[Working data Boundary: Start]

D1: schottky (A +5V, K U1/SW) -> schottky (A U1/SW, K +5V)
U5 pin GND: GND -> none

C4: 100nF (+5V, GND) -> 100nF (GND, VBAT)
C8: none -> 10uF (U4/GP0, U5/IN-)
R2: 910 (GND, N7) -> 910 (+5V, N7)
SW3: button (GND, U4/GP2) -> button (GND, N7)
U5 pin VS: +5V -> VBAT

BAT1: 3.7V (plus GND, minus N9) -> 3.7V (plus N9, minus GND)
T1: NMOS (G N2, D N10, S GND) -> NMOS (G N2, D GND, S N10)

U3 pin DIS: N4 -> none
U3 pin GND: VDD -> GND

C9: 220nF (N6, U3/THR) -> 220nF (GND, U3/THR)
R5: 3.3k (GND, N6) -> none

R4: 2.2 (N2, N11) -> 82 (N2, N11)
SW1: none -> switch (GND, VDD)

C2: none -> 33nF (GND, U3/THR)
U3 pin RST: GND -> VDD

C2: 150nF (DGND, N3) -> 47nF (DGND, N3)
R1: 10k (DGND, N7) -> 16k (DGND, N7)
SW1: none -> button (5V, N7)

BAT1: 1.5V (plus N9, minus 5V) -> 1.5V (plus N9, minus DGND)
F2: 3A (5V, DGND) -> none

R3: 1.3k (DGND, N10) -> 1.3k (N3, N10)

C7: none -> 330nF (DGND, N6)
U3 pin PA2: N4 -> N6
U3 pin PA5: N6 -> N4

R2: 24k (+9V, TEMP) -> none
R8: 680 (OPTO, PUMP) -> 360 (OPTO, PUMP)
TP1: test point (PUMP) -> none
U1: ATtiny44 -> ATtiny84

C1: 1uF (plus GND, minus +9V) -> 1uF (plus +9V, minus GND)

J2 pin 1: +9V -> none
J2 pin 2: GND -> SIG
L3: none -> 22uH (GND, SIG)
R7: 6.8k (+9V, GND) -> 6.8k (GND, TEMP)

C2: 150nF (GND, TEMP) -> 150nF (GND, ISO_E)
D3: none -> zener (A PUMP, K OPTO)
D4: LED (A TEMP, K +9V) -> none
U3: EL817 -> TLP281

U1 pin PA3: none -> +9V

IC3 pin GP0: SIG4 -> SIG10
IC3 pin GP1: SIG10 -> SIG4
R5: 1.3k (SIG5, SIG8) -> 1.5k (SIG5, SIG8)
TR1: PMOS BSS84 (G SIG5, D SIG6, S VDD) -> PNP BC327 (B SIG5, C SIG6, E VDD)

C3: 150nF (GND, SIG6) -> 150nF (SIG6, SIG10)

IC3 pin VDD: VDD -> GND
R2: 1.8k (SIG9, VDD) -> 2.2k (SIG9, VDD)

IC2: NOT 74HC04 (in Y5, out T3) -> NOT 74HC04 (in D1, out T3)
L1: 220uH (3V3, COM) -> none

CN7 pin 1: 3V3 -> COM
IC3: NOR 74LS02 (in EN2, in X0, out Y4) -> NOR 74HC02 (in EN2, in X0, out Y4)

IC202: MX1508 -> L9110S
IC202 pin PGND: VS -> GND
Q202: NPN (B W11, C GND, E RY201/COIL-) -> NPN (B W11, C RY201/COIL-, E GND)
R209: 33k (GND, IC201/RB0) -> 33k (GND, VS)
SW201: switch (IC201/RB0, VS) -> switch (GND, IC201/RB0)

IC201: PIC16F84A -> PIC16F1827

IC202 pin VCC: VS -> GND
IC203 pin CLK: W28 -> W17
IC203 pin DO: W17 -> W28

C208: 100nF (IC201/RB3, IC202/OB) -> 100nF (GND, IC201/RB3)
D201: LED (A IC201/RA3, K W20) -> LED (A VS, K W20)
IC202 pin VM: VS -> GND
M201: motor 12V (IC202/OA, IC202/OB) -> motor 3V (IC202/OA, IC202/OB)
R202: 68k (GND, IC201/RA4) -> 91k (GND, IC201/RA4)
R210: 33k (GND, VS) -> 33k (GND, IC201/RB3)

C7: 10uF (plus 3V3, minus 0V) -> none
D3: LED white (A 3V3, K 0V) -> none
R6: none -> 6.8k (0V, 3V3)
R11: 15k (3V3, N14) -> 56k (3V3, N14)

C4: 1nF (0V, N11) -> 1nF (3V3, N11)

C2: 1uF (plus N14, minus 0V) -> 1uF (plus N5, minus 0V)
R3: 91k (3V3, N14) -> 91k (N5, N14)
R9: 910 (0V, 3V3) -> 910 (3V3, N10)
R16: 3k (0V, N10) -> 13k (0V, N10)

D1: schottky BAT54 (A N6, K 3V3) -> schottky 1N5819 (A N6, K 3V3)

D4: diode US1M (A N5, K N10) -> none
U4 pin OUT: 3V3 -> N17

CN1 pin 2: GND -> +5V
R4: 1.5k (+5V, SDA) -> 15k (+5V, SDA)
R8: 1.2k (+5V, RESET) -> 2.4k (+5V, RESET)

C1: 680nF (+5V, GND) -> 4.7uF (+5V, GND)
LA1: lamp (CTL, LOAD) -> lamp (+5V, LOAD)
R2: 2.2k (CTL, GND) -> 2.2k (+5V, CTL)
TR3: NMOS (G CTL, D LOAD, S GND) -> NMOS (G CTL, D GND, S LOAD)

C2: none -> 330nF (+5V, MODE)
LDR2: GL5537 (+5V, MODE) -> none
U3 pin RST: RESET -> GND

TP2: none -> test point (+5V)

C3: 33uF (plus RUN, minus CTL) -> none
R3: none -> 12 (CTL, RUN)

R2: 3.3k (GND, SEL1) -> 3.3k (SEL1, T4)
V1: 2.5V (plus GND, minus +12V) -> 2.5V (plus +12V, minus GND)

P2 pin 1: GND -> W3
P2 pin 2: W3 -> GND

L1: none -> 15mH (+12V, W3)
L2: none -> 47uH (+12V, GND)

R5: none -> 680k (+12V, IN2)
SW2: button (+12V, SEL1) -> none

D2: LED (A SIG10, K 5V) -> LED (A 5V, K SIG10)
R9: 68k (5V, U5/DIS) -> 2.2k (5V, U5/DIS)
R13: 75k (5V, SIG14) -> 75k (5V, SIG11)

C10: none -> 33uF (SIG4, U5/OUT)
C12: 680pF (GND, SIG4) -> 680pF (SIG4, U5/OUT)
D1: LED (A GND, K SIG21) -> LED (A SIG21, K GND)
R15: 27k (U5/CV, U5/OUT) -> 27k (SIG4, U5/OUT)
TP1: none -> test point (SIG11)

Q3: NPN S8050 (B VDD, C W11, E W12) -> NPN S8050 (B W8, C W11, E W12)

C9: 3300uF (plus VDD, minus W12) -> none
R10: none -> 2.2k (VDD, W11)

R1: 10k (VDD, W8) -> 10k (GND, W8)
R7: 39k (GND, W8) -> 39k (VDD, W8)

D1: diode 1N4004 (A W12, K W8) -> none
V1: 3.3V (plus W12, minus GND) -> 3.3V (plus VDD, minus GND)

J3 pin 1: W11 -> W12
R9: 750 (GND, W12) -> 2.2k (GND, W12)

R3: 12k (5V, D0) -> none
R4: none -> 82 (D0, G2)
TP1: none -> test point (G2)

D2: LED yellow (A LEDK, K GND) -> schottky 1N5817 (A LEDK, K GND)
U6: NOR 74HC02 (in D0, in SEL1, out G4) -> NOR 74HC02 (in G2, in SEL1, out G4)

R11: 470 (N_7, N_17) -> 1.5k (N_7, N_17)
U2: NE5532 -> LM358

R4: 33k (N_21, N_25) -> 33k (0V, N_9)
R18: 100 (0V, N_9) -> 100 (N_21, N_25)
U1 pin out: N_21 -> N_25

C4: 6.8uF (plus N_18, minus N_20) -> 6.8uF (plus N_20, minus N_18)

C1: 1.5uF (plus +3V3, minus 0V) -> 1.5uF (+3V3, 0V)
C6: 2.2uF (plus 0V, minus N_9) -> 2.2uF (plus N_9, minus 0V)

[Working data Boundary: End]

● **Task goal**: From the line that has "SW3: button (GND, U4/GP2) -> button (GND, N7)" through the line that has "J2 pin 2: GND -> SIG", copy every line exactly as it appears above, and leave out all others.

● **Solution for this task**:
SW3: button (GND, U4/GP2) -> button (GND, N7)
U5 pin VS: +5V -> VBAT

BAT1: 3.7V (plus GND, minus N9) -> 3.7V (plus N9, minus GND)
T1: NMOS (G N2, D N10, S GND) -> NMOS (G N2, D GND, S N10)

U3 pin DIS: N4 -> none
U3 pin GND: VDD -> GND

C9: 220nF (N6, U3/THR) -> 220nF (GND, U3/THR)
R5: 3.3k (GND, N6) -> none

R4: 2.2 (N2, N11) -> 82 (N2, N11)
SW1: none -> switch (GND, VDD)

C2: none -> 33nF (GND, U3/THR)
U3 pin RST: GND -> VDD

C2: 150nF (DGND, N3) -> 47nF (DGND, N3)
R1: 10k (DGND, N7) -> 16k (DGND, N7)
SW1: none -> button (5V, N7)

BAT1: 1.5V (plus N9, minus 5V) -> 1.5V (plus N9, minus DGND)
F2: 3A (5V, DGND) -> none

R3: 1.3k (DGND, N10) -> 1.3k (N3, N10)

C7: none -> 330nF (DGND, N6)
U3 pin PA2: N4 -> N6
U3 pin PA5: N6 -> N4

R2: 24k (+9V, TEMP) -> none
R8: 680 (OPTO, PUMP) -> 360 (OPTO, PUMP)
TP1: test point (PUMP) -> none
U1: ATtiny44 -> ATtiny84

C1: 1uF (plus GND, minus +9V) -> 1uF (plus +9V, minus GND)

J2 pin 1: +9V -> none
J2 pin 2: GND -> SIG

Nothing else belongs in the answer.